§ **What you will do**
Where a line of the material contains the string "none", copy that line.

§ **Source records**

--- START ---

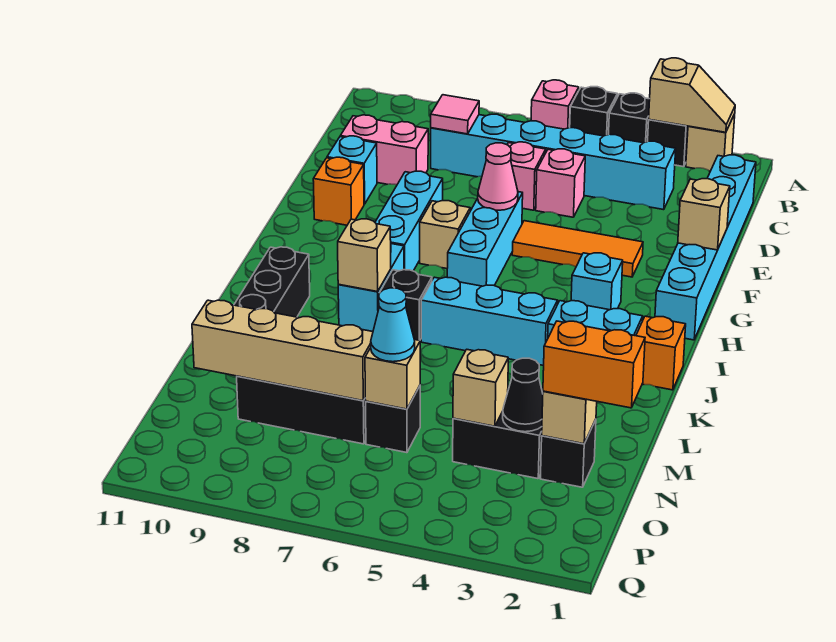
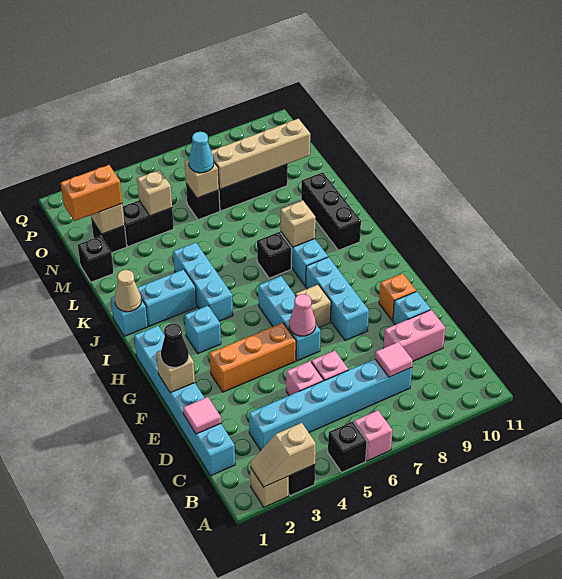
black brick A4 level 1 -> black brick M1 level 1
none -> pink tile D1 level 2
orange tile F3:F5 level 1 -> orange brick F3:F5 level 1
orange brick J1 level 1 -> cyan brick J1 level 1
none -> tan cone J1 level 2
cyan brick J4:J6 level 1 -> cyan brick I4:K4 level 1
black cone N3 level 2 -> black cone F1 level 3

--- END ---
--- START ---

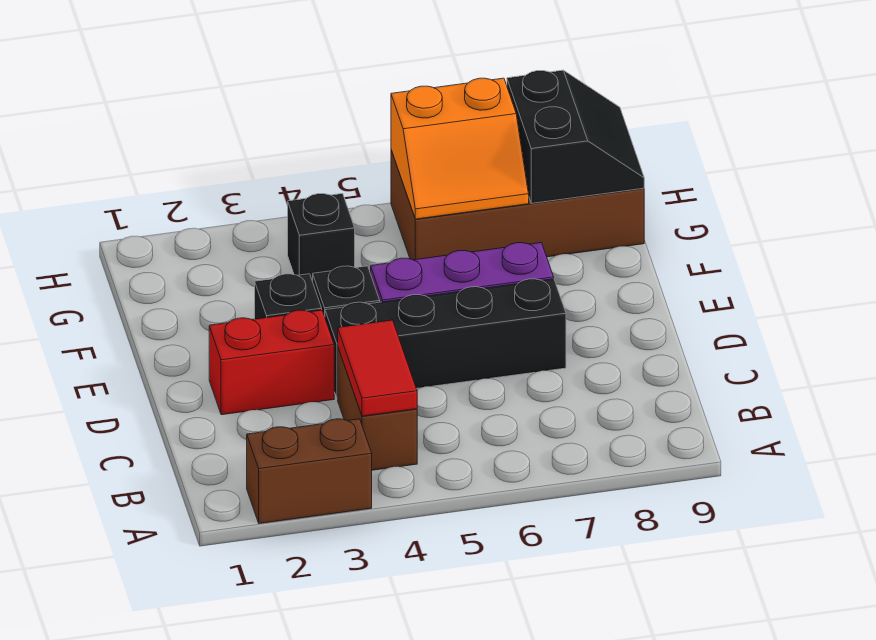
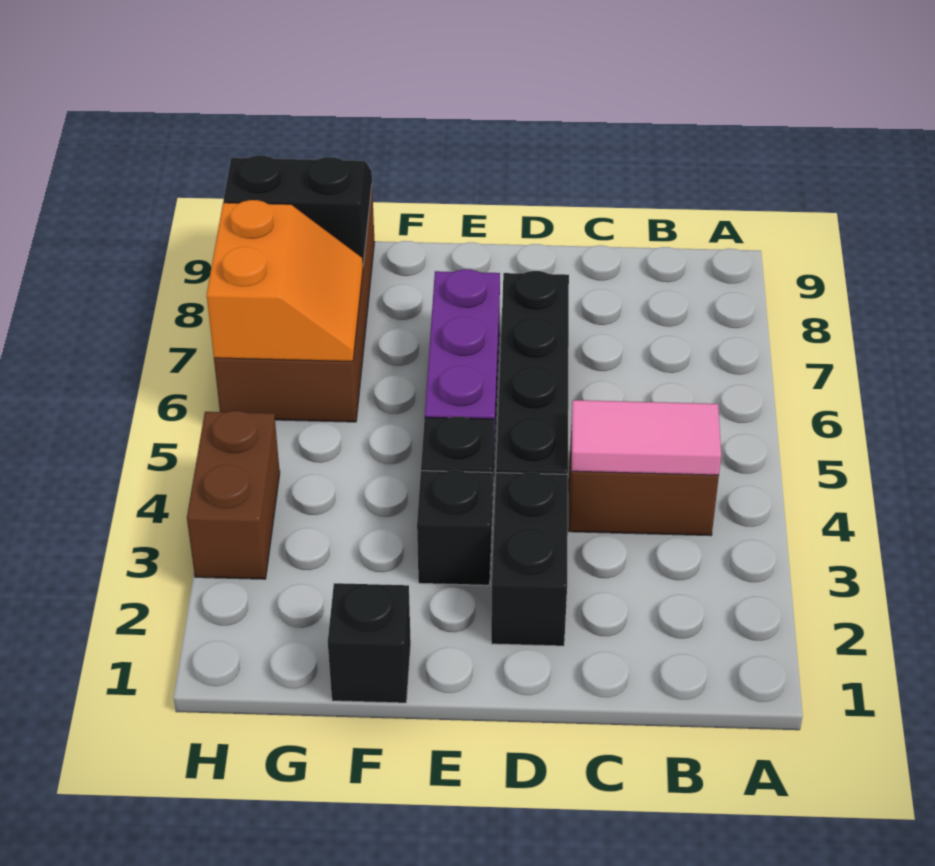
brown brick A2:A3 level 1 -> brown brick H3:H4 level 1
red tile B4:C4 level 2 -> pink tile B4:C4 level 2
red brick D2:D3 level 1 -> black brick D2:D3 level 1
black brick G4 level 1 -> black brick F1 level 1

--- END ---

§ **Answer to this problem**
none -> pink tile D1 level 2
none -> tan cone J1 level 2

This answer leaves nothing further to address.